Stored items from a collection:
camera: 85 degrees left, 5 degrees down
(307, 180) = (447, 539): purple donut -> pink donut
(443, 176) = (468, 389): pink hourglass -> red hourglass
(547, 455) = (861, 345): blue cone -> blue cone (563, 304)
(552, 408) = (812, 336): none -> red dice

» **YOUR TASK**
Output an identical copy of every record above.

» **SOLUTION FOR THIS EXERCISE**
camera: 85 degrees left, 5 degrees down
(307, 180) = (447, 539): purple donut -> pink donut
(443, 176) = (468, 389): pink hourglass -> red hourglass
(547, 455) = (861, 345): blue cone -> blue cone (563, 304)
(552, 408) = (812, 336): none -> red dice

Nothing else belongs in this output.